+++ Entries provided

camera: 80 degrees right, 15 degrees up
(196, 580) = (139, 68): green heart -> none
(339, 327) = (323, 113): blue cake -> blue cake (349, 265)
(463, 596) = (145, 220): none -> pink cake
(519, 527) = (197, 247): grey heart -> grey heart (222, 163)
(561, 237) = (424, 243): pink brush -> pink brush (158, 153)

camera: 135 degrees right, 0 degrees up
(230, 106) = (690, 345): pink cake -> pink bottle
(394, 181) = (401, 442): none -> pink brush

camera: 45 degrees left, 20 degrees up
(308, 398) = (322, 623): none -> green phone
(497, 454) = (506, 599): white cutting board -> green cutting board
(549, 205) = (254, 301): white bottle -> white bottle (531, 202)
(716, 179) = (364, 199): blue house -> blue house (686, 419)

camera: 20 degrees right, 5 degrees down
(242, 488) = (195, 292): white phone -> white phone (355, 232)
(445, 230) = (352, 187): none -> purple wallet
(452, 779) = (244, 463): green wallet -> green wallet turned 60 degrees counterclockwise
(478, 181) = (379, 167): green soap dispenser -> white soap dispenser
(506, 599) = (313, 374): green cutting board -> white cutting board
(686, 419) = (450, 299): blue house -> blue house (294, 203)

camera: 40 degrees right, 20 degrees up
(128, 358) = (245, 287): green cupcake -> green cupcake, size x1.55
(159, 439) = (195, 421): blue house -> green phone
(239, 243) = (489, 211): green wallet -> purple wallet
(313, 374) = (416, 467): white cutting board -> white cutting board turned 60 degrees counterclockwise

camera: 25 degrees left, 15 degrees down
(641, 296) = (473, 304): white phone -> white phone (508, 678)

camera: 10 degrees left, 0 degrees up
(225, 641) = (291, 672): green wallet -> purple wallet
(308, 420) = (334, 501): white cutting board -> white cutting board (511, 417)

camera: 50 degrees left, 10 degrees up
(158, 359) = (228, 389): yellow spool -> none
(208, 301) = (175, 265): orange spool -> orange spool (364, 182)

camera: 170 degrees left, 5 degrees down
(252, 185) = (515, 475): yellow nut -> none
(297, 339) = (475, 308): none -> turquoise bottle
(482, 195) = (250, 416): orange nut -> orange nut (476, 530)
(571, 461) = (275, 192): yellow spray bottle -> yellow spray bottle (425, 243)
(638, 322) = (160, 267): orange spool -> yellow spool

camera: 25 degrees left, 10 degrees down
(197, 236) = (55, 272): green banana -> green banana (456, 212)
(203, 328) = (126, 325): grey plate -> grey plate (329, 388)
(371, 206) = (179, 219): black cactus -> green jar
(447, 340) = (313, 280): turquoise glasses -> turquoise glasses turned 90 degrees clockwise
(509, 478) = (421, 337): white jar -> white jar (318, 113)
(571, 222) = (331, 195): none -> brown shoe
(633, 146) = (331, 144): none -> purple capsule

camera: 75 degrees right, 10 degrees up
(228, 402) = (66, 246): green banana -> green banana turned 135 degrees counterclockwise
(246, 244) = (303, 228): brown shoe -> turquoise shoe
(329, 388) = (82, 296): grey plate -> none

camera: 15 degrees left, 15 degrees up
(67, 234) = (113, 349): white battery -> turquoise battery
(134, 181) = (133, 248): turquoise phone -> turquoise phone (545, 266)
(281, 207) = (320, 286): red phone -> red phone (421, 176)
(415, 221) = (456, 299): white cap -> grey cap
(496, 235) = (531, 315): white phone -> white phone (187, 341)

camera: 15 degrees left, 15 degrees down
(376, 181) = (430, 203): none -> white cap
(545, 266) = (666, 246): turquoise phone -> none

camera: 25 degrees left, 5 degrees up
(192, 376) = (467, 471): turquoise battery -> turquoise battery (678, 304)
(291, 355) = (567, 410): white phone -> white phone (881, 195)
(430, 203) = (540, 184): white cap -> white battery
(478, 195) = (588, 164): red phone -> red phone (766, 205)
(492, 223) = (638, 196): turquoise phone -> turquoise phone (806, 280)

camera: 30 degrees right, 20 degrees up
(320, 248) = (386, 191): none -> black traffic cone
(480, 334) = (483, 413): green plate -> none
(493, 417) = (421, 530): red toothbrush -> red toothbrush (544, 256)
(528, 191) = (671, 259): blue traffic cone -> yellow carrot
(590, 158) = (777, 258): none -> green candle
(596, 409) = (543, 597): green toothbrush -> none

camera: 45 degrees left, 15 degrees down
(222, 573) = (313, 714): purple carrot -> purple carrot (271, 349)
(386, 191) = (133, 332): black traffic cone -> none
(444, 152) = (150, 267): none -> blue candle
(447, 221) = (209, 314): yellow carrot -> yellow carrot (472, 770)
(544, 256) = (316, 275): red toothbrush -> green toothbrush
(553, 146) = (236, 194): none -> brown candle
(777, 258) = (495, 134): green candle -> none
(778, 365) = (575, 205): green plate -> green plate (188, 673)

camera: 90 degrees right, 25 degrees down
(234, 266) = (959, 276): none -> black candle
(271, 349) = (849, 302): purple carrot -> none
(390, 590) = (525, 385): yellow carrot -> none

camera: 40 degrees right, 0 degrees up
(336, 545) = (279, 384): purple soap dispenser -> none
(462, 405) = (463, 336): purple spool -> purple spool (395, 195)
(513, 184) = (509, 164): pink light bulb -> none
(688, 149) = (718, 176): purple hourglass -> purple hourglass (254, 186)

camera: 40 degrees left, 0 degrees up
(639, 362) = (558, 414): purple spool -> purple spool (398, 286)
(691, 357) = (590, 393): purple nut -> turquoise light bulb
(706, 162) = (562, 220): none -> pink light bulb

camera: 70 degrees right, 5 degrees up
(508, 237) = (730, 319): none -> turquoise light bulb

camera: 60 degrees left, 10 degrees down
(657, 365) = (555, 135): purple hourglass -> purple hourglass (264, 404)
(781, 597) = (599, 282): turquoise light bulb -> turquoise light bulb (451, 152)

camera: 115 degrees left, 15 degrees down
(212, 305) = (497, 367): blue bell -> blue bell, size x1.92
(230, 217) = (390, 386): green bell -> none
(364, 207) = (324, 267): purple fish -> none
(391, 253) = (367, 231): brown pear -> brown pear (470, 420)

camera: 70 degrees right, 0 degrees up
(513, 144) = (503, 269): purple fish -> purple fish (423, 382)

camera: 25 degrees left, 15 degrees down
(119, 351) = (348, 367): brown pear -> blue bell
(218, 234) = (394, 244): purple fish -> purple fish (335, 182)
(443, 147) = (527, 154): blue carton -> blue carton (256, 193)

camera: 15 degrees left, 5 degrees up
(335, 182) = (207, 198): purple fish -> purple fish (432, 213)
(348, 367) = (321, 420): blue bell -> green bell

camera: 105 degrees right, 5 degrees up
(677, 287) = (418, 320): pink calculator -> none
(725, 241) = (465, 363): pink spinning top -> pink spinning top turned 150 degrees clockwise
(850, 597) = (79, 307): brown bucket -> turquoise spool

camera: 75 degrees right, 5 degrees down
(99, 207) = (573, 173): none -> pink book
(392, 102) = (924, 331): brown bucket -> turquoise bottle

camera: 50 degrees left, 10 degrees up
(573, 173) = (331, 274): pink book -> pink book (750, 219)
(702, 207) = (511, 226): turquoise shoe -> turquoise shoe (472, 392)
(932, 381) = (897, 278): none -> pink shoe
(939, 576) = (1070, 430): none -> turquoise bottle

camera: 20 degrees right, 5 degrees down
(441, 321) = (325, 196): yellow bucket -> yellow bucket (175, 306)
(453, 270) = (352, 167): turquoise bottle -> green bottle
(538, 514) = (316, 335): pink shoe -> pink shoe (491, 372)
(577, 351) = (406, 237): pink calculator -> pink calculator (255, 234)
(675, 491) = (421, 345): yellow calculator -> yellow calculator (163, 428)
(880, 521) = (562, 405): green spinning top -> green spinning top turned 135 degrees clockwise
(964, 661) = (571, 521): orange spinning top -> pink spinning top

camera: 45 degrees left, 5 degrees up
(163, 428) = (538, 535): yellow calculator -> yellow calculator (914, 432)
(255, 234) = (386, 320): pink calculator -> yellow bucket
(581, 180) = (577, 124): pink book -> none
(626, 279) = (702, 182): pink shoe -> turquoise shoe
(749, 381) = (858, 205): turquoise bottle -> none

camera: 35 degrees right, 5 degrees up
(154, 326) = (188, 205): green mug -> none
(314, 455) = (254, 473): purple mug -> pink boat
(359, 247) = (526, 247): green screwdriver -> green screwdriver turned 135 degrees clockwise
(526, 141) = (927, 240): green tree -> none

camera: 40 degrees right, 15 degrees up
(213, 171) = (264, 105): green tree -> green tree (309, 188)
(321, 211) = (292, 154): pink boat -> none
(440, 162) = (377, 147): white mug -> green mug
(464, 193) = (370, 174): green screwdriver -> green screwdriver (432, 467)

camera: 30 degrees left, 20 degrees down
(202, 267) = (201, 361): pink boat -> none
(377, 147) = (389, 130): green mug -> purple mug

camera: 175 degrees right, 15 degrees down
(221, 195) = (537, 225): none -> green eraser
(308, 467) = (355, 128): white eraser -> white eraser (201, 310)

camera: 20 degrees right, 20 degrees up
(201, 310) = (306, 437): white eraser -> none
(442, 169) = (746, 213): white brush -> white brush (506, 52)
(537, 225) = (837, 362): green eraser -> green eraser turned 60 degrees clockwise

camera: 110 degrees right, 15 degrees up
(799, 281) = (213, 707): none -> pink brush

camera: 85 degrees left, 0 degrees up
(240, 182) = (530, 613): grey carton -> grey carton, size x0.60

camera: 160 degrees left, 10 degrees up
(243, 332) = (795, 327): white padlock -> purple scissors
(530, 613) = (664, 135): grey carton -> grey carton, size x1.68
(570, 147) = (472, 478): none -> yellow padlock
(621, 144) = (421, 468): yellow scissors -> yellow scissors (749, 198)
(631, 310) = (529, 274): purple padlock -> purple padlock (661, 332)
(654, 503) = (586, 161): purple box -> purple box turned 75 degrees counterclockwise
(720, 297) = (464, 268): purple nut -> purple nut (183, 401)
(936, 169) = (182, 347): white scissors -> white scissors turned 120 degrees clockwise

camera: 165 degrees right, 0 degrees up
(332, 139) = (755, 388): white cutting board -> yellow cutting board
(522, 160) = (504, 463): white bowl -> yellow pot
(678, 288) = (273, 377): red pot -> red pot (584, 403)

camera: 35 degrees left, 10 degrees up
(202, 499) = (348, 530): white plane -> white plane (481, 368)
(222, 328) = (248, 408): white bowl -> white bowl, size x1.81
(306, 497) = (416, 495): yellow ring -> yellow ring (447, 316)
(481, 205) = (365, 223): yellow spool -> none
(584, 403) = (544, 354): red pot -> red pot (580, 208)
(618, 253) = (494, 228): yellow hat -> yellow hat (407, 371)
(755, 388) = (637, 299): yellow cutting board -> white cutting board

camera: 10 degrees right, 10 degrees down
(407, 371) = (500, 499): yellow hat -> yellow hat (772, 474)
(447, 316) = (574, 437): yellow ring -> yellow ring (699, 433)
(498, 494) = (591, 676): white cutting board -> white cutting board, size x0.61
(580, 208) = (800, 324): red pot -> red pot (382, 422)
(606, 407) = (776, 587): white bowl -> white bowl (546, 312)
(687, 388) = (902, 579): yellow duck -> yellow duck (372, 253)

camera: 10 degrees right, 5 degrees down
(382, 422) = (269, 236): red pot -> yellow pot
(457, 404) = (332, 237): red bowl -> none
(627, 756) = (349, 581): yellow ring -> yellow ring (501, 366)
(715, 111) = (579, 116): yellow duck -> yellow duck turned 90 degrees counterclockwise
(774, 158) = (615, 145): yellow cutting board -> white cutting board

++++++

**Task statement**: If a line in the data contains the string "brown", copy it.

**Solution for this problem**:
(571, 222) = (331, 195): none -> brown shoe
(246, 244) = (303, 228): brown shoe -> turquoise shoe
(553, 146) = (236, 194): none -> brown candle
(391, 253) = (367, 231): brown pear -> brown pear (470, 420)
(119, 351) = (348, 367): brown pear -> blue bell
(850, 597) = (79, 307): brown bucket -> turquoise spool
(392, 102) = (924, 331): brown bucket -> turquoise bottle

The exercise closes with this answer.